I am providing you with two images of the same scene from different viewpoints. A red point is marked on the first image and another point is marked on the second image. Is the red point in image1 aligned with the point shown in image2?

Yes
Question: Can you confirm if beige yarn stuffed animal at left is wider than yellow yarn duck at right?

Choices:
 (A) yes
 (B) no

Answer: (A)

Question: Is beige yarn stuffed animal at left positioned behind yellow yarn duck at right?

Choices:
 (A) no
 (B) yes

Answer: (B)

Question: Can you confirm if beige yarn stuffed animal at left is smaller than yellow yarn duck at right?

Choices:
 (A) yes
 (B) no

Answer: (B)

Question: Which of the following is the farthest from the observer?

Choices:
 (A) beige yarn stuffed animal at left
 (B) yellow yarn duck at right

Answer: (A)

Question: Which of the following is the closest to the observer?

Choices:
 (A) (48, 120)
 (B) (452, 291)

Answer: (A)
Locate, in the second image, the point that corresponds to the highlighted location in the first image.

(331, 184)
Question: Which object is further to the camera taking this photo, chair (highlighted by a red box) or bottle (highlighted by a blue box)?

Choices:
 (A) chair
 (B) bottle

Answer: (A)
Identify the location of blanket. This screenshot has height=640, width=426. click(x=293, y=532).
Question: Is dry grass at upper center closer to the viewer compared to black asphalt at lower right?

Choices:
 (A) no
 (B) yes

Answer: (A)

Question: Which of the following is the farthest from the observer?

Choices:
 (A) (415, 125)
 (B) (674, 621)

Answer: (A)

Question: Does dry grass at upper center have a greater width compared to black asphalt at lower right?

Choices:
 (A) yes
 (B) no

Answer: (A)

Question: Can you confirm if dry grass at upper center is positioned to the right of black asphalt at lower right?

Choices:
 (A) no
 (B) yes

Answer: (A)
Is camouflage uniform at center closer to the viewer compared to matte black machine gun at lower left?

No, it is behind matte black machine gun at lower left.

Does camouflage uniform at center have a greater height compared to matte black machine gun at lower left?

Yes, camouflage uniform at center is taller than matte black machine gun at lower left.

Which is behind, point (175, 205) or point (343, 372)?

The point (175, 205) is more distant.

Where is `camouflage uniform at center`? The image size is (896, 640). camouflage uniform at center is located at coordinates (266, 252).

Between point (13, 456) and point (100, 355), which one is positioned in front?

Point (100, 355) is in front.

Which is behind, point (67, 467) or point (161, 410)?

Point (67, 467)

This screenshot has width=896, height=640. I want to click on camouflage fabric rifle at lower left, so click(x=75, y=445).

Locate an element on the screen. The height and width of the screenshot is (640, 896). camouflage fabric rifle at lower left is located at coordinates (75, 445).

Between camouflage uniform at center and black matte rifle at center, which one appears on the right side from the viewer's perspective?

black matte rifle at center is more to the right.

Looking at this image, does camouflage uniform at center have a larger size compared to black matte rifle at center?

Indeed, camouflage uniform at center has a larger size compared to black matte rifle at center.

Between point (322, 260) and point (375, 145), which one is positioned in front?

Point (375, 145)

^^^^

Problem statement :: Return, in full and in order, each line from the entries above that contains the word "animal".

Exercise output ::
Question: Can you confirm if beige yarn stuffed animal at left is wider than yellow yarn duck at right?
Question: Is beige yarn stuffed animal at left positioned behind yellow yarn duck at right?
Question: Can you confirm if beige yarn stuffed animal at left is smaller than yellow yarn duck at right?
 (A) beige yarn stuffed animal at left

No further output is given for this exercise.